Stated problem:
Rewrite everything in the records from the line containing "newborn (945, 499)" down to the line containing "bridges (501, 976)", including each word, and shift every coordinate in the answers by -141. Give only those lines.

Records for this exercise:
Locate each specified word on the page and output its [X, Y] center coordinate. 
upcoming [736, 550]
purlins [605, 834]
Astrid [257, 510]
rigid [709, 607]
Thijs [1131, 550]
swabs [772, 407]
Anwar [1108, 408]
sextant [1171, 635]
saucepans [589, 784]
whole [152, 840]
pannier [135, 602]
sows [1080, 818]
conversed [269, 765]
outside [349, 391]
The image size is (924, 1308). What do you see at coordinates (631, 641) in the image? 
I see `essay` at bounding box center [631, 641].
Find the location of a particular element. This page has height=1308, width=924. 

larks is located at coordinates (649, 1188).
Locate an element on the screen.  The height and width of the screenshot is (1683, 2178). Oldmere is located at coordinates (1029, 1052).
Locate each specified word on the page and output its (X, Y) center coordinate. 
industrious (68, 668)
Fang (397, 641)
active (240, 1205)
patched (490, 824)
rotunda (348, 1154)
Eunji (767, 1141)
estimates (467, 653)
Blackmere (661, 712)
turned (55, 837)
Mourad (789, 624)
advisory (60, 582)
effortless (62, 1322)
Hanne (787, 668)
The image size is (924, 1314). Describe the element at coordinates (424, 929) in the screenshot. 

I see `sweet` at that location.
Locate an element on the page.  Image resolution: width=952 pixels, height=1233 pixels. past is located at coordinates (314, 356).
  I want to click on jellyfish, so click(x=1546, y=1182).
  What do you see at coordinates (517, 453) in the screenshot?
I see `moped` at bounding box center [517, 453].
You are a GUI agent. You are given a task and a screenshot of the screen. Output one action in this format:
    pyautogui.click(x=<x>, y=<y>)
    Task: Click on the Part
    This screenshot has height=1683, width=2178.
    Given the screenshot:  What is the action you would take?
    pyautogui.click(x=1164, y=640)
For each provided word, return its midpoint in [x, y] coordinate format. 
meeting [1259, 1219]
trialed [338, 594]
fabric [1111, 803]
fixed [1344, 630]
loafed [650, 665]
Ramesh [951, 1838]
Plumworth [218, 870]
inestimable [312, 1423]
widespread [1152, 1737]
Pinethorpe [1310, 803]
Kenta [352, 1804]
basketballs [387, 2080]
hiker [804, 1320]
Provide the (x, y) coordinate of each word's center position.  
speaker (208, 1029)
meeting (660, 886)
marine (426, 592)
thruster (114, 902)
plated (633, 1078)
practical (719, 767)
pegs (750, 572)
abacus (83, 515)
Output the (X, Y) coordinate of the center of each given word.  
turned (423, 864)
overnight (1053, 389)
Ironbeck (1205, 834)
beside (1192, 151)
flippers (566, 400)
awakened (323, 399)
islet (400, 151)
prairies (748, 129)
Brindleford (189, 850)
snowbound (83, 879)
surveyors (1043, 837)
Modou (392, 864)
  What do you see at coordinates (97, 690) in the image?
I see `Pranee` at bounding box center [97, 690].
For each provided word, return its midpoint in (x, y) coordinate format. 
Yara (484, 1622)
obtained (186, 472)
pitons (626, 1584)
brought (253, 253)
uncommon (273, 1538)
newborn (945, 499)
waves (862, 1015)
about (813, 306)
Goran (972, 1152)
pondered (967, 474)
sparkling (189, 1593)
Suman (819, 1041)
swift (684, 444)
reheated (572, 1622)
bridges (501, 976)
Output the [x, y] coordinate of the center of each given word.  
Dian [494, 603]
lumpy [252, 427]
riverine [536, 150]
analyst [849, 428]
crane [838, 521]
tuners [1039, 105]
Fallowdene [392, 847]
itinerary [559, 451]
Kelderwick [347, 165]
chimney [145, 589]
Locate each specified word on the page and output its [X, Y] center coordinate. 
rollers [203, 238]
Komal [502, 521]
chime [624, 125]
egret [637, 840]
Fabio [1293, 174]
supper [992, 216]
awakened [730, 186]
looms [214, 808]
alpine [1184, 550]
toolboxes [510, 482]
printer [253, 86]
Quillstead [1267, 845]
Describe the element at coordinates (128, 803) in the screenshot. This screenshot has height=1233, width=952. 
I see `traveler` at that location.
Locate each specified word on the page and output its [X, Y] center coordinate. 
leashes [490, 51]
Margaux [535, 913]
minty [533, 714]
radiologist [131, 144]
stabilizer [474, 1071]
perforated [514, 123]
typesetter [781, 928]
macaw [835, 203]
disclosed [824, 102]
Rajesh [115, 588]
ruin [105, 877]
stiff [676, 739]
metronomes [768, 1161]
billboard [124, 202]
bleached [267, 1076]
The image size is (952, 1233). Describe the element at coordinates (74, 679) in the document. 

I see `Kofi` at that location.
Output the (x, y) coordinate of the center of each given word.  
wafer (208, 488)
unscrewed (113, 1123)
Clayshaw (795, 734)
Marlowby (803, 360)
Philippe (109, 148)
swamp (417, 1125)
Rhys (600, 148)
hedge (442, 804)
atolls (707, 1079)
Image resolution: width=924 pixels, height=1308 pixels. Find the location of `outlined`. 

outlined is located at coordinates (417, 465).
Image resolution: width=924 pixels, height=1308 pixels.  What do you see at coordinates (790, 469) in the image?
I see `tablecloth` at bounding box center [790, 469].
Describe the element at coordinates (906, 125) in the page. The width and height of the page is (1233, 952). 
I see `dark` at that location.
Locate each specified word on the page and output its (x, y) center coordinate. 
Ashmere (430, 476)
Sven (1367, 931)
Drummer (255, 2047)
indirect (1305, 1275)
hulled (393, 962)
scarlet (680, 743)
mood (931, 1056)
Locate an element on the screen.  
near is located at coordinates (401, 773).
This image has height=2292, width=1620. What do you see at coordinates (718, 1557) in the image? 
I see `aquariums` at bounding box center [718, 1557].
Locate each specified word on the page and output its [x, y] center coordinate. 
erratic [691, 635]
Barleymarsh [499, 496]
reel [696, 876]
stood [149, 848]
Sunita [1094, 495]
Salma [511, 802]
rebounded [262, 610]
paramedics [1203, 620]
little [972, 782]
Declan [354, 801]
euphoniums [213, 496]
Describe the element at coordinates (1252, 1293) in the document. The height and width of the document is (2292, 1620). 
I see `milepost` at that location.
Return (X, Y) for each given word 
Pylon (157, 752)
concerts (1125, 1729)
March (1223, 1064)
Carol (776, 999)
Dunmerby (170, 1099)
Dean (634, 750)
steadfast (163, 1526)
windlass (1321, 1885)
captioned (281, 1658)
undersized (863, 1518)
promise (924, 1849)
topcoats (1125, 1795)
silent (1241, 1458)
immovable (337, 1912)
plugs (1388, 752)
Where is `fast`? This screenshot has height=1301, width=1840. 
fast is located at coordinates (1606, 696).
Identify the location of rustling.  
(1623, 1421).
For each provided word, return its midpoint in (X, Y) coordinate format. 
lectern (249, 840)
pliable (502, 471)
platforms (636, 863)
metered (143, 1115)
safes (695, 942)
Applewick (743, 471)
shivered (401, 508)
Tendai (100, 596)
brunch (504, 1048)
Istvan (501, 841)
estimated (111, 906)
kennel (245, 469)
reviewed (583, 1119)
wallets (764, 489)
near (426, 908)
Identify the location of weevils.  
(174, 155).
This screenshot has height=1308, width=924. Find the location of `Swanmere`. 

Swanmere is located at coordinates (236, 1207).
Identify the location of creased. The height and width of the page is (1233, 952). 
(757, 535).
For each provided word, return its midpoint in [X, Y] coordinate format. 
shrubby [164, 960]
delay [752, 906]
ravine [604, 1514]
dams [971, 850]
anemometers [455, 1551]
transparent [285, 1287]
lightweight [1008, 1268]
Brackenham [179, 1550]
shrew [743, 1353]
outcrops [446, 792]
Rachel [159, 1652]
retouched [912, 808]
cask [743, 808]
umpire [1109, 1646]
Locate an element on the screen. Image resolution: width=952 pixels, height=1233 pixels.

Answer to the task:
newborn (804, 358)
waves (721, 874)
about (672, 165)
Goran (831, 1011)
pondered (826, 333)
sparkling (48, 1452)
Suman (678, 900)
swift (543, 303)
reheated (431, 1481)
bridges (360, 835)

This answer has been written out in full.